#### [Input data]

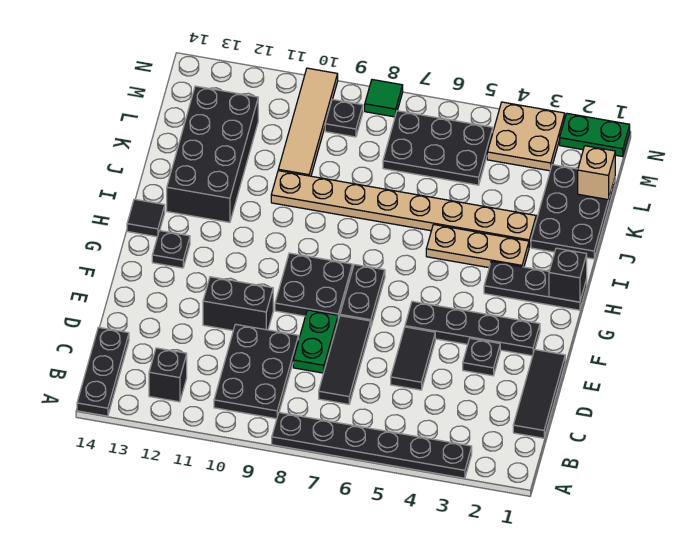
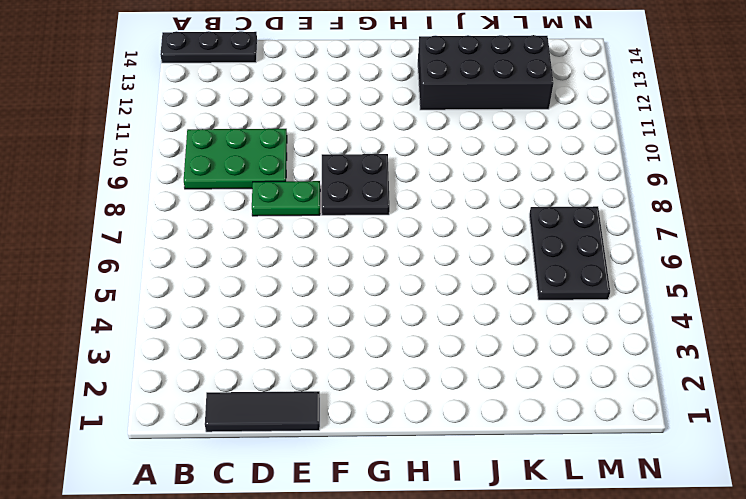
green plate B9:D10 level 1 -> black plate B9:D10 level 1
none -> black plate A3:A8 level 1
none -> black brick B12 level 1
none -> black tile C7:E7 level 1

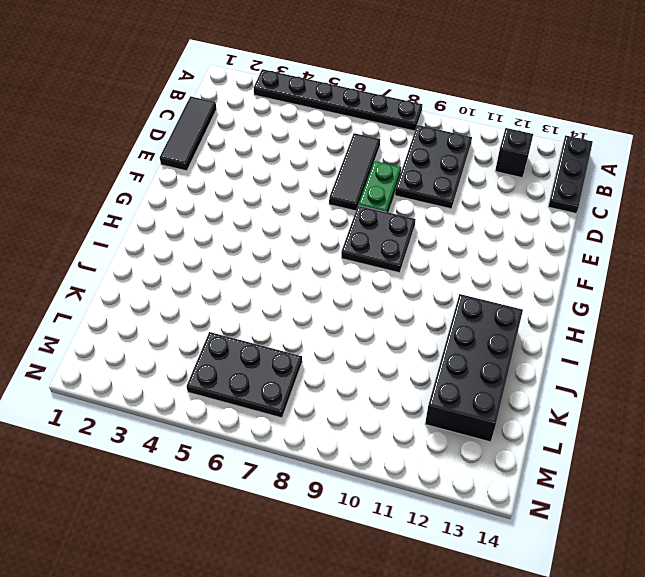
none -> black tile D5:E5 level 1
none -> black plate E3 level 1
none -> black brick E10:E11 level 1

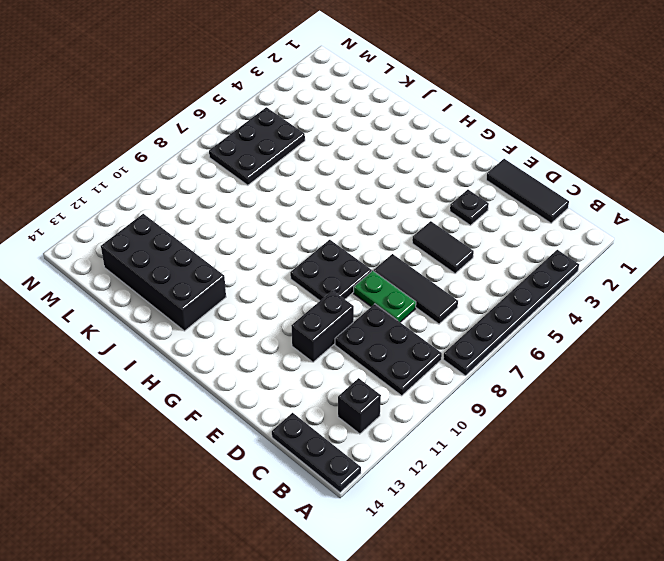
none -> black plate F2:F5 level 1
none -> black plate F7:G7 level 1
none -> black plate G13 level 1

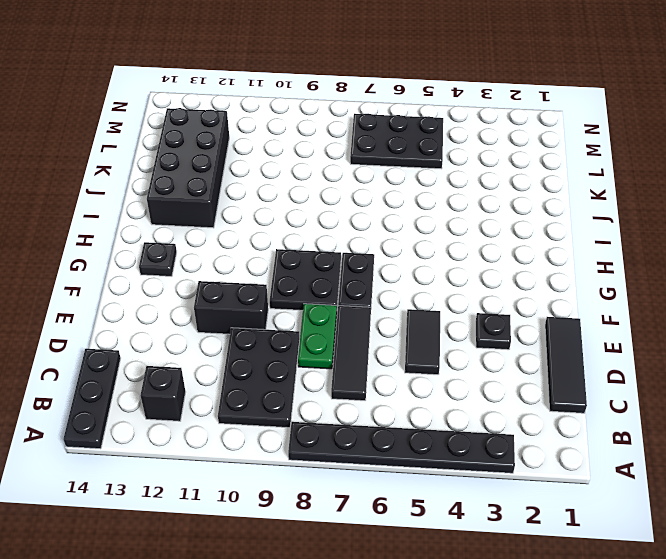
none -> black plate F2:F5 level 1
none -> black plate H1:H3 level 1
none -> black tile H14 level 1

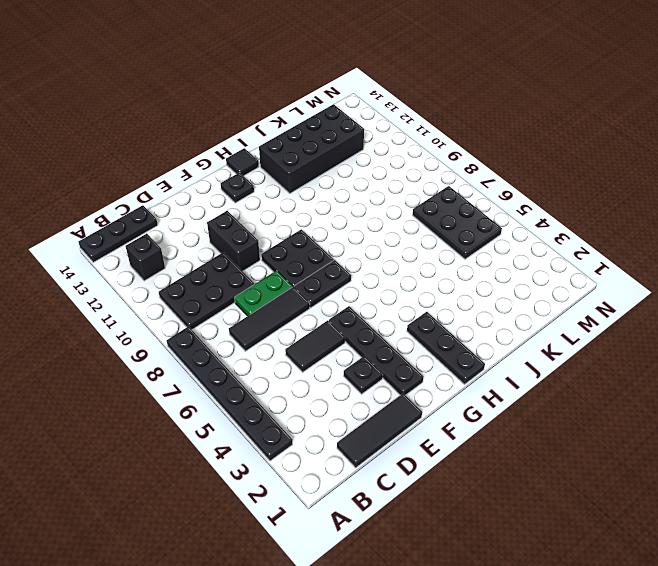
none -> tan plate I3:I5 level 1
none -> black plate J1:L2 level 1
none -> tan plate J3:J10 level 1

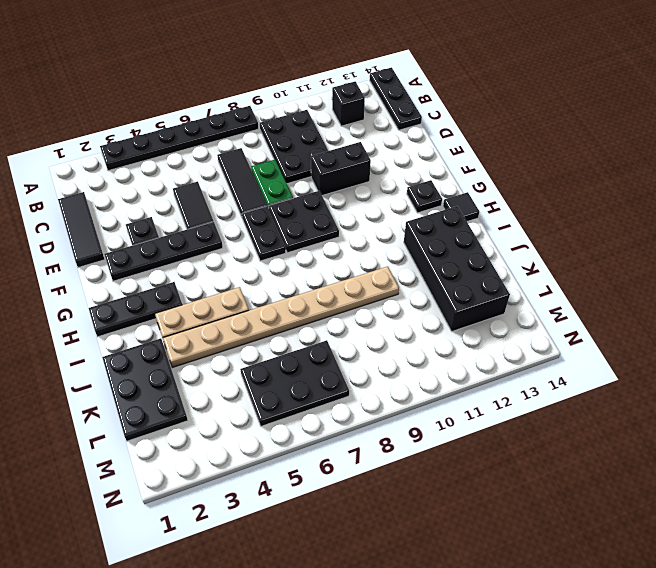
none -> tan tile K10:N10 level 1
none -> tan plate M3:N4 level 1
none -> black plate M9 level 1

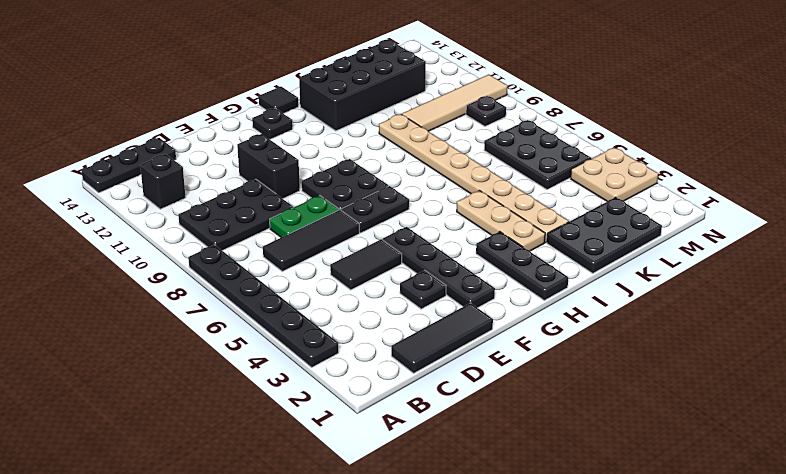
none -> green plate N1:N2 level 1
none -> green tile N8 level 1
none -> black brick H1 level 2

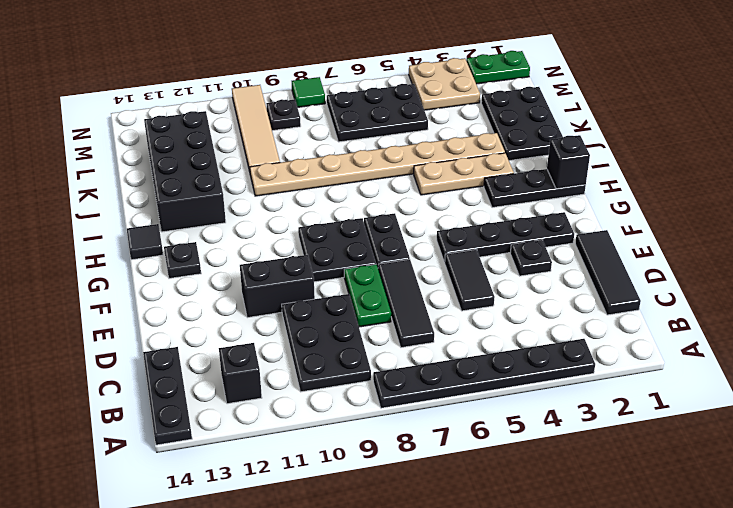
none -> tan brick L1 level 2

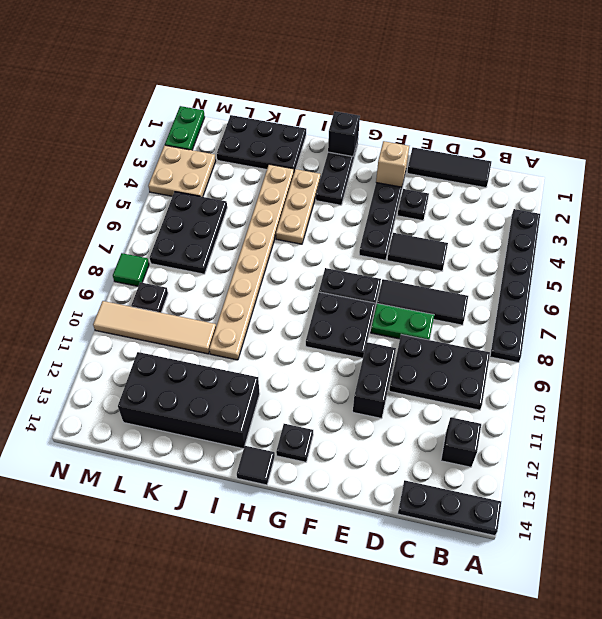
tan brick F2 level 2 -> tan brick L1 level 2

#### [Task to carry out]
Show each line of the material holding "tile".

#### [Your response]
none -> black tile C7:E7 level 1
none -> black tile D5:E5 level 1
none -> black tile H14 level 1
none -> tan tile K10:N10 level 1
none -> green tile N8 level 1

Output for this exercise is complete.